(Object correspondence data)
+ + + + + + +

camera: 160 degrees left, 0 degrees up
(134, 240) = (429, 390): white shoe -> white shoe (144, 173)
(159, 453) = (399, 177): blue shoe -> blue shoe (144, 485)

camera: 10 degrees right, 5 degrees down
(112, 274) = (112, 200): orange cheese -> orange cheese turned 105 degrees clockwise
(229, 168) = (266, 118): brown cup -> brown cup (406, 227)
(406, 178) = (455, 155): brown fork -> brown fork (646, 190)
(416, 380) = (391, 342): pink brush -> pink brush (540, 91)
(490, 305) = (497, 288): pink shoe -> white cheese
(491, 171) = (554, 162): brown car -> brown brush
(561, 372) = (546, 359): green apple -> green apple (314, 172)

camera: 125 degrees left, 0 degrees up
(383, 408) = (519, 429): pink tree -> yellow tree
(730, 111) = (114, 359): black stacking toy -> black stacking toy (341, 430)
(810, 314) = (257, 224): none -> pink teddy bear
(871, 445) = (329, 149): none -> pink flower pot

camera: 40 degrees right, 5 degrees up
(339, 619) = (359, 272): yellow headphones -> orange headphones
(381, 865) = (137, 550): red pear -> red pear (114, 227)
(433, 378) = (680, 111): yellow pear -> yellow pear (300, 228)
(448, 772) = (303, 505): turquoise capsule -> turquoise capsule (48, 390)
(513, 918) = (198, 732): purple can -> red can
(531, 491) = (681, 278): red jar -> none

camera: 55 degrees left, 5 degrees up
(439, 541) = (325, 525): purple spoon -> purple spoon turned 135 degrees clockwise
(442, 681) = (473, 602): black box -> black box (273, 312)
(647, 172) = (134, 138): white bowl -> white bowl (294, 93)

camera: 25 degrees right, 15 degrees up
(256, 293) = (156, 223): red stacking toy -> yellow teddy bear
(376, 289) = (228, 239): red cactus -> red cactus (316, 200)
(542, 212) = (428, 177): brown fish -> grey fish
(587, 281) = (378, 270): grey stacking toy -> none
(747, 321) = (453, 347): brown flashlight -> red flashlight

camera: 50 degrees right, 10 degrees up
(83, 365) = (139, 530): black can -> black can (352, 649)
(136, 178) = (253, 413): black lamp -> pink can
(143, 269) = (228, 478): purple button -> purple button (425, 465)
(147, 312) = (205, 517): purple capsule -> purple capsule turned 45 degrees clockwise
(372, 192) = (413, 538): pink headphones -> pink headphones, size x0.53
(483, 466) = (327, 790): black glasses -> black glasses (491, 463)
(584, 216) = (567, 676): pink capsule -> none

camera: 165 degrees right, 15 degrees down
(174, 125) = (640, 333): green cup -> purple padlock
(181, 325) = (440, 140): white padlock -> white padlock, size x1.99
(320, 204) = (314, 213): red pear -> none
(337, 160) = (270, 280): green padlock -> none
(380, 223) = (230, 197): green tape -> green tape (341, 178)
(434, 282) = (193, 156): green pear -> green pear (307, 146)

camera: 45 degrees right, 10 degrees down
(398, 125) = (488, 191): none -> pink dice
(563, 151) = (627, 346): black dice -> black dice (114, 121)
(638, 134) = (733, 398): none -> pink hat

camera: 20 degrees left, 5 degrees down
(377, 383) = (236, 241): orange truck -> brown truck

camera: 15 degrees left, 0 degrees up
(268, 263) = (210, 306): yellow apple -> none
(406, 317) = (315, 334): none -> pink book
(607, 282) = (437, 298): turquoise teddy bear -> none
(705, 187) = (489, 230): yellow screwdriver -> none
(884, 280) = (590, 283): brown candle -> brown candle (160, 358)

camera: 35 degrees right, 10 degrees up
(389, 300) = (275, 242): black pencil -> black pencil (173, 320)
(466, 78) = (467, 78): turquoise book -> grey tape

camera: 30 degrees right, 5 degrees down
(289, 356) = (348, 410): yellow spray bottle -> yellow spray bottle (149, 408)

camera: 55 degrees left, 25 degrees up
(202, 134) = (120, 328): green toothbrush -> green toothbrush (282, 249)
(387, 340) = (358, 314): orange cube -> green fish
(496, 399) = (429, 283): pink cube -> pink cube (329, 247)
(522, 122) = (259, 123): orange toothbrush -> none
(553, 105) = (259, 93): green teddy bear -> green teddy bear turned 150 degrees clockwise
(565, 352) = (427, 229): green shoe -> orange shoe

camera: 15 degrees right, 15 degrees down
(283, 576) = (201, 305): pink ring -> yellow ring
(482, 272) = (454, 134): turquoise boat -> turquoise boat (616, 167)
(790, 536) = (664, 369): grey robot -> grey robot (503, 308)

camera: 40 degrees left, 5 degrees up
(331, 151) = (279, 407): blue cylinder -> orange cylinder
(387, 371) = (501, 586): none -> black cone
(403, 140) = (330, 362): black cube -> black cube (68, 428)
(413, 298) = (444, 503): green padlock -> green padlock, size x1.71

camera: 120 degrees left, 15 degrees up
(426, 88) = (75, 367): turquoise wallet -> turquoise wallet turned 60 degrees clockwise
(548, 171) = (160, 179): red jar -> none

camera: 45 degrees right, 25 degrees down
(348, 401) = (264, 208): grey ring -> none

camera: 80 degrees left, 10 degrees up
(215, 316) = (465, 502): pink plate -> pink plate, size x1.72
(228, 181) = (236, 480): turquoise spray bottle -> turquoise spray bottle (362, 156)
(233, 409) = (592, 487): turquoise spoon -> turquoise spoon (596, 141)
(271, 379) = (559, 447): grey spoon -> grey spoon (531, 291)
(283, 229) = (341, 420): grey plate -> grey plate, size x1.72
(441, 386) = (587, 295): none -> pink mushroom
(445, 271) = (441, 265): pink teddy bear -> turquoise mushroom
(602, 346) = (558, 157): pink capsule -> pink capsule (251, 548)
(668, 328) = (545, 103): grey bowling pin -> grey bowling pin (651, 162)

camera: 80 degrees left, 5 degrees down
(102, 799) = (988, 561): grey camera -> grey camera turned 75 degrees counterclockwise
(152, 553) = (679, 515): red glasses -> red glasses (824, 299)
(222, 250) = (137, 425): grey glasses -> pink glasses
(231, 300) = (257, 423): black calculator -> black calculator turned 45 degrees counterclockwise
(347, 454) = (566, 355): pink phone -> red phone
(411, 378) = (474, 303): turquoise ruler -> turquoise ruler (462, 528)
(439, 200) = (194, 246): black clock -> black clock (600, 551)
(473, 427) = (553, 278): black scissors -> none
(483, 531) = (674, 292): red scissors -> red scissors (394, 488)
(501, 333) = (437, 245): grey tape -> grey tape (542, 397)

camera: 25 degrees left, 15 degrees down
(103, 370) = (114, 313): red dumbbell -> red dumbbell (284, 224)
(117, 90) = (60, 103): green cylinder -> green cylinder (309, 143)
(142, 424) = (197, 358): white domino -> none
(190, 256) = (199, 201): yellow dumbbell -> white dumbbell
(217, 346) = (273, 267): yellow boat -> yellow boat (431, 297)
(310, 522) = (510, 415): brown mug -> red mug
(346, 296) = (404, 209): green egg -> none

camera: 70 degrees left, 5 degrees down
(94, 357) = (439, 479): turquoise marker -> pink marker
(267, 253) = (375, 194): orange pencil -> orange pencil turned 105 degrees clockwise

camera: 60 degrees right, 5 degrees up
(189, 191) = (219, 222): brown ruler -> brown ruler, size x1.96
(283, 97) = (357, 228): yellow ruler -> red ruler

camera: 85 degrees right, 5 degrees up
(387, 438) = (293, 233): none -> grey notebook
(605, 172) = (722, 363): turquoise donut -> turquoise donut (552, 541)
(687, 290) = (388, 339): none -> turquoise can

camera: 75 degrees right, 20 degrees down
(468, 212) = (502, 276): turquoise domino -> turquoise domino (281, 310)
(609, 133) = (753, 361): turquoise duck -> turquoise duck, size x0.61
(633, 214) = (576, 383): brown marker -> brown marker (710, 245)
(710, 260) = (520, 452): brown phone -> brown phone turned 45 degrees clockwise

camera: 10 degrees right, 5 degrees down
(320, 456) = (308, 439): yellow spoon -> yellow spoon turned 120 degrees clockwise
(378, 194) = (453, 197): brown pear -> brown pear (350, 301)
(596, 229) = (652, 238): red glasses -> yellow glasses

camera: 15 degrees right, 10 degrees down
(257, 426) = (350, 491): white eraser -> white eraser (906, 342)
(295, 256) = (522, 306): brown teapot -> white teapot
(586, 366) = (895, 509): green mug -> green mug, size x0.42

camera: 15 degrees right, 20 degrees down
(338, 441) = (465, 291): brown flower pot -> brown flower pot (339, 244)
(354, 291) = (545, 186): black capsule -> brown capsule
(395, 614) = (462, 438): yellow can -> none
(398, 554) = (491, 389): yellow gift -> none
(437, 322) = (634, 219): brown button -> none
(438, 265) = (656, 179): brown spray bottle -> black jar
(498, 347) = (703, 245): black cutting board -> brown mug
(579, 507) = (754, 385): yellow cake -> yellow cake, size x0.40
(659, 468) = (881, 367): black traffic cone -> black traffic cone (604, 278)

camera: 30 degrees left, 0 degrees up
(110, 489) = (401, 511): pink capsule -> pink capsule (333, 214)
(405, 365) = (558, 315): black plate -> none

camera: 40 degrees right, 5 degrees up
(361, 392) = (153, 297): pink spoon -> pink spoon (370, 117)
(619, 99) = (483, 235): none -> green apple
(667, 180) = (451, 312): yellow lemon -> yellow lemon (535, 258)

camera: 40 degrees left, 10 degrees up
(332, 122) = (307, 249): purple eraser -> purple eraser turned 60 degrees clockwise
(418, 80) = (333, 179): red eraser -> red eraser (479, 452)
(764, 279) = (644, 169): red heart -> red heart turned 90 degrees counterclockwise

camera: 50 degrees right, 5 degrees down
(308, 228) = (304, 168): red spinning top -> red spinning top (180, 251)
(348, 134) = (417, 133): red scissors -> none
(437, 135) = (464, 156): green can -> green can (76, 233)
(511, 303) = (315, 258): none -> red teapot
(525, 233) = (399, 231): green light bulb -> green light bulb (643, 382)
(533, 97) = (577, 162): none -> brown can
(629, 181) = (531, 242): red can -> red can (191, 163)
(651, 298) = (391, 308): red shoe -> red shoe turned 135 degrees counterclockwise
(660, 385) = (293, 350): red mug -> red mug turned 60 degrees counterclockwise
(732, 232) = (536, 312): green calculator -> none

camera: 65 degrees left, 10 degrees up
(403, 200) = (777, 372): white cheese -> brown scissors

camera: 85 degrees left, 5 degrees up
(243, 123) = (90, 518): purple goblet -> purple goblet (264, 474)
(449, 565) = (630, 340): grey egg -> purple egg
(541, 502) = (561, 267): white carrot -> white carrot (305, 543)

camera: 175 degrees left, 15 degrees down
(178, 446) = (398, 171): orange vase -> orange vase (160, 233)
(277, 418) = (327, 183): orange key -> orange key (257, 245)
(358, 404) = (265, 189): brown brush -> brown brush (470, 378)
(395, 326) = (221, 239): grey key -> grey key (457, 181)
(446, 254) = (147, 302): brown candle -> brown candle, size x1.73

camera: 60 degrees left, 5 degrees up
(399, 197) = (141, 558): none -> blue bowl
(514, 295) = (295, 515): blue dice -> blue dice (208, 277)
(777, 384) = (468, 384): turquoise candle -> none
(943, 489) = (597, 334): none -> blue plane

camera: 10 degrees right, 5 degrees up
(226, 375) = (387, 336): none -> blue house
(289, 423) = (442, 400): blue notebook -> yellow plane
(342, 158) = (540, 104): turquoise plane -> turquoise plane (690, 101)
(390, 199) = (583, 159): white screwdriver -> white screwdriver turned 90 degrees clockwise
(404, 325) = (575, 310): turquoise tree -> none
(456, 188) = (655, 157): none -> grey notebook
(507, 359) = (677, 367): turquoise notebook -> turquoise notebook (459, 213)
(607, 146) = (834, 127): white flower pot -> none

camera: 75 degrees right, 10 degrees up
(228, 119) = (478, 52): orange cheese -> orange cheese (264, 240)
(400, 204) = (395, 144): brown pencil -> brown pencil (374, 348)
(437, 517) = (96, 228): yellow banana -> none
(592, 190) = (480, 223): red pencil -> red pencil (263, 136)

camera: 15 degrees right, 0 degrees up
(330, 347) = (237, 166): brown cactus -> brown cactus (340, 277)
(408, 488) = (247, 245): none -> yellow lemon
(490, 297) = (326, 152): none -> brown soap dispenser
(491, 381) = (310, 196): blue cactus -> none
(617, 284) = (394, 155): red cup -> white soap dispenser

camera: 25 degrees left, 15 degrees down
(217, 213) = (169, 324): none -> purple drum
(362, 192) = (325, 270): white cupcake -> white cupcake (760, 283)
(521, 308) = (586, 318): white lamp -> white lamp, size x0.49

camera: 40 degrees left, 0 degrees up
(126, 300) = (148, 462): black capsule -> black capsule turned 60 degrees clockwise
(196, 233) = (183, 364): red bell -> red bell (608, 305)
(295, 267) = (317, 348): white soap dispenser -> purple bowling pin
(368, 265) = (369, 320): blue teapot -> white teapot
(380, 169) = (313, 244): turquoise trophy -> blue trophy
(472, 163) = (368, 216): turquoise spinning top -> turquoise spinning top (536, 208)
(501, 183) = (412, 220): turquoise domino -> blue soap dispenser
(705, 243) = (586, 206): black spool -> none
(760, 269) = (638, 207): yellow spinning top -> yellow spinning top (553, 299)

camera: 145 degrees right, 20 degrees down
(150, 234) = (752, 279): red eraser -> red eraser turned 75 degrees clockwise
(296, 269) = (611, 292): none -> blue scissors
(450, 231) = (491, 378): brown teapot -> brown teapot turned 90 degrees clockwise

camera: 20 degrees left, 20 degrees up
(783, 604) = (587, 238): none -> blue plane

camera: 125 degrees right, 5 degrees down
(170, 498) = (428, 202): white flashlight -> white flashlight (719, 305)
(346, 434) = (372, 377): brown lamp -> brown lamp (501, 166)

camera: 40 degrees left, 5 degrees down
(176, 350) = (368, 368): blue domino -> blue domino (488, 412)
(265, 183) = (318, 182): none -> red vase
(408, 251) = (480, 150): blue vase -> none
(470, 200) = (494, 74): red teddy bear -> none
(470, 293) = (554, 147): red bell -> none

+ + + + + + +

Among the records above, only the lines between the line holding "(110, 489) = (401, 511): pink" and the line holding "(619, 99) = (483, 235): none -> green apple", inclusive, are to be output, exactly as written.

(110, 489) = (401, 511): pink capsule -> pink capsule (333, 214)
(405, 365) = (558, 315): black plate -> none

camera: 40 degrees right, 5 degrees up
(361, 392) = (153, 297): pink spoon -> pink spoon (370, 117)
(619, 99) = (483, 235): none -> green apple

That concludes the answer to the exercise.